(The task) Reproduce the listing in its entirety. Do not reproduce the pictures.

(Data below)

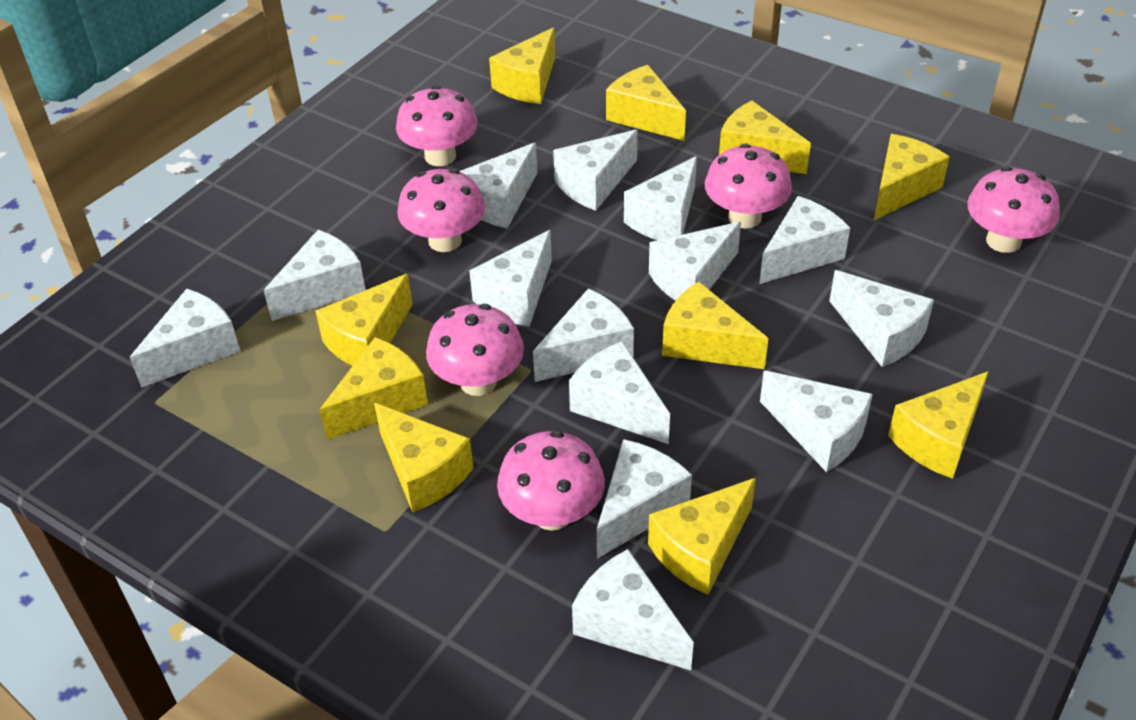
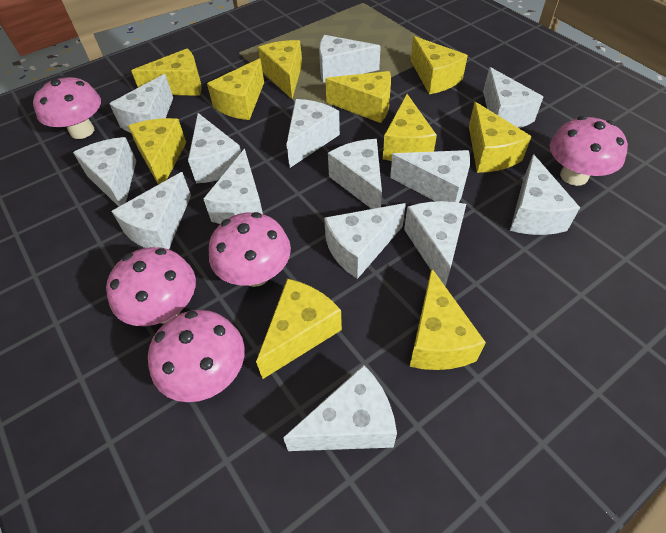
pink mushroom: 6 -> 5

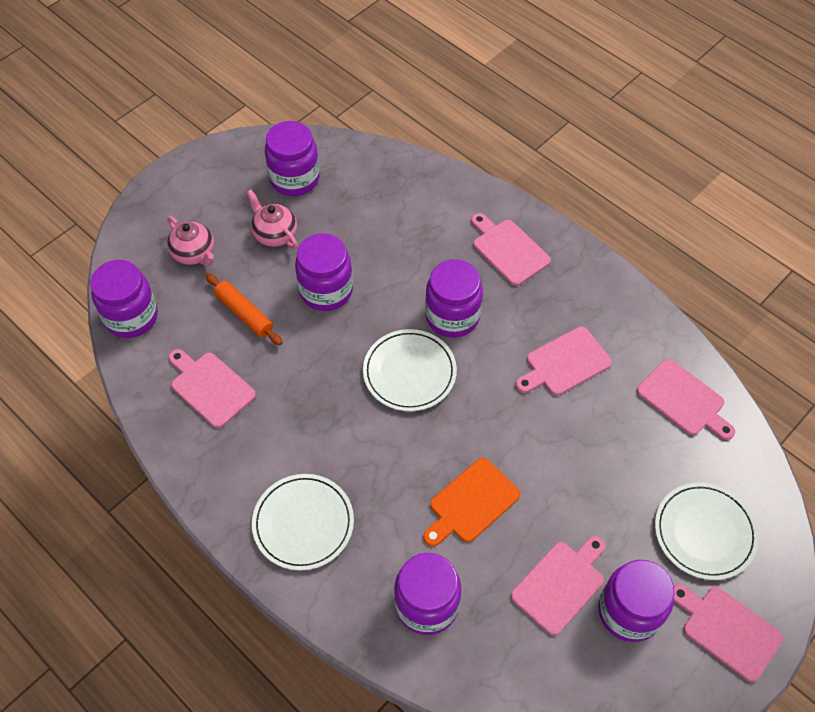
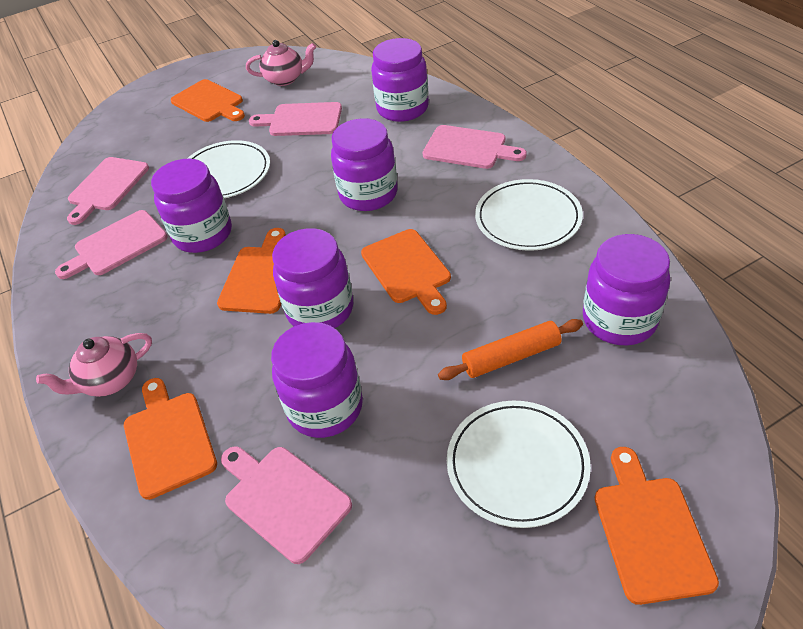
orange cutting board: 1 -> 5
pink cutting board: 6 -> 5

(End Data below)

(Result of this exercise)
pink mushroom: 6 -> 5

orange cutting board: 1 -> 5
pink cutting board: 6 -> 5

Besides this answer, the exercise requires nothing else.